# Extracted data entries
-*-
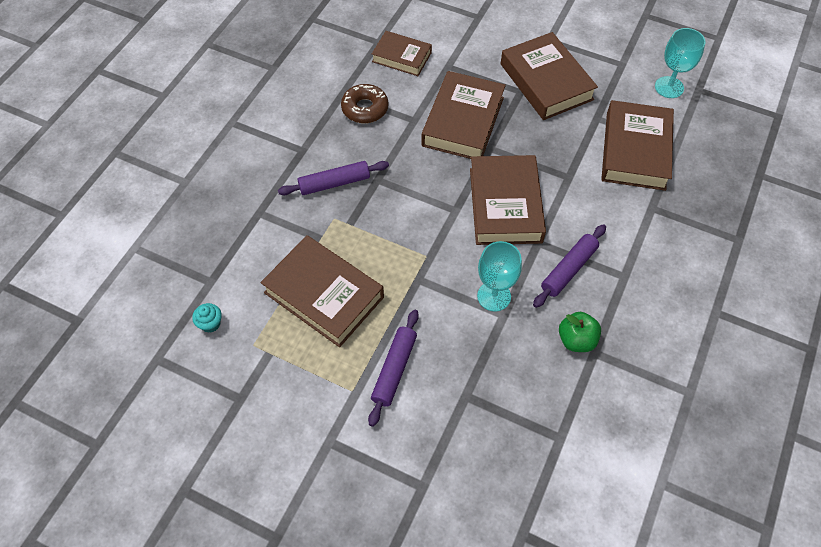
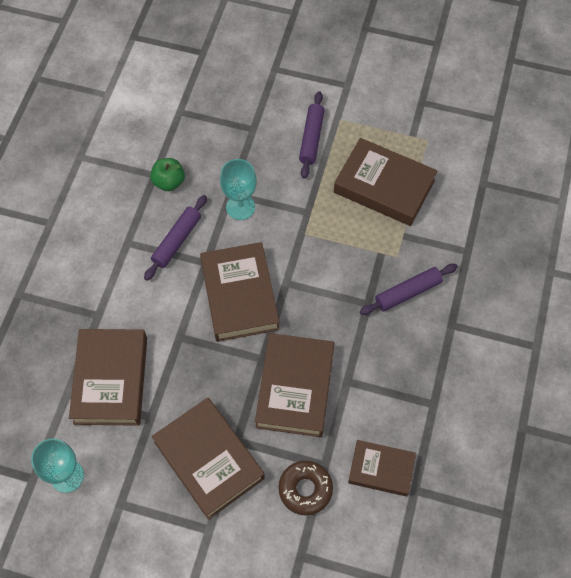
camera: 170 degrees right, 5 degrees up
(210, 324) = (467, 150): turquoise cupcake -> none
(365, 108) = (403, 387): brown donut -> brown donut (305, 489)

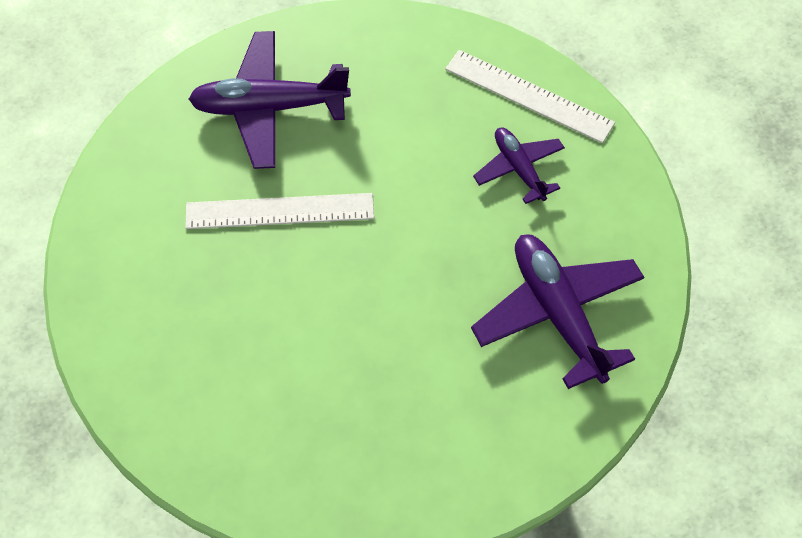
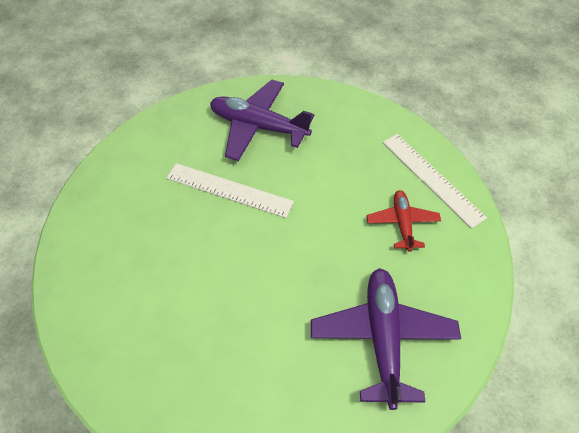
camera: 25 degrees right, 5 degrees down
(519, 169) = (402, 223): purple plane -> red plane

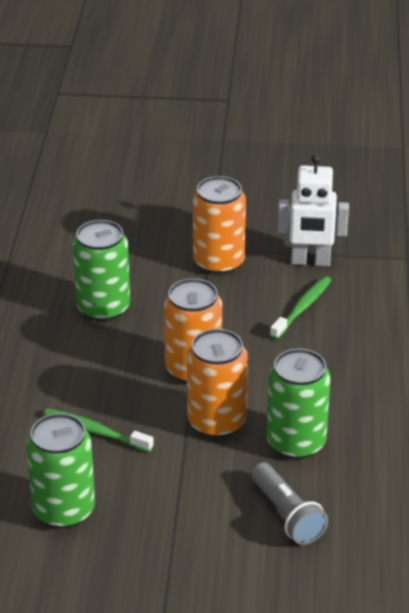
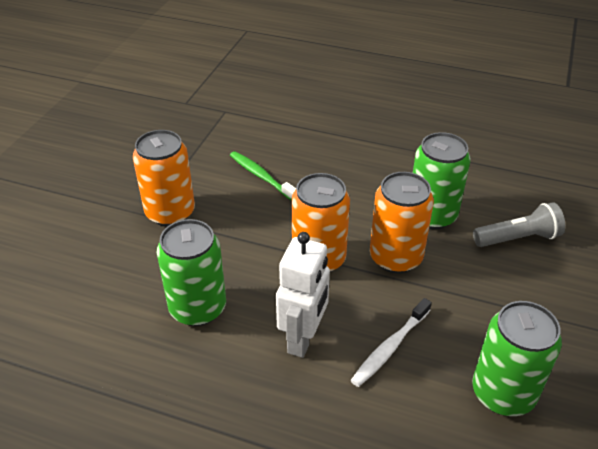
camera: 75 degrees left, 5 degrees up
(95, 431) = (390, 347): green toothbrush -> white toothbrush
(310, 261) = (201, 159): white robot -> white robot (303, 338)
-*-
Each entry above is to be given again exactly, and any image in it is to be dropped.

camera: 170 degrees right, 5 degrees up
(210, 324) = (467, 150): turquoise cupcake -> none
(365, 108) = (403, 387): brown donut -> brown donut (305, 489)

camera: 25 degrees right, 5 degrees down
(519, 169) = (402, 223): purple plane -> red plane

camera: 75 degrees left, 5 degrees up
(95, 431) = (390, 347): green toothbrush -> white toothbrush
(310, 261) = (201, 159): white robot -> white robot (303, 338)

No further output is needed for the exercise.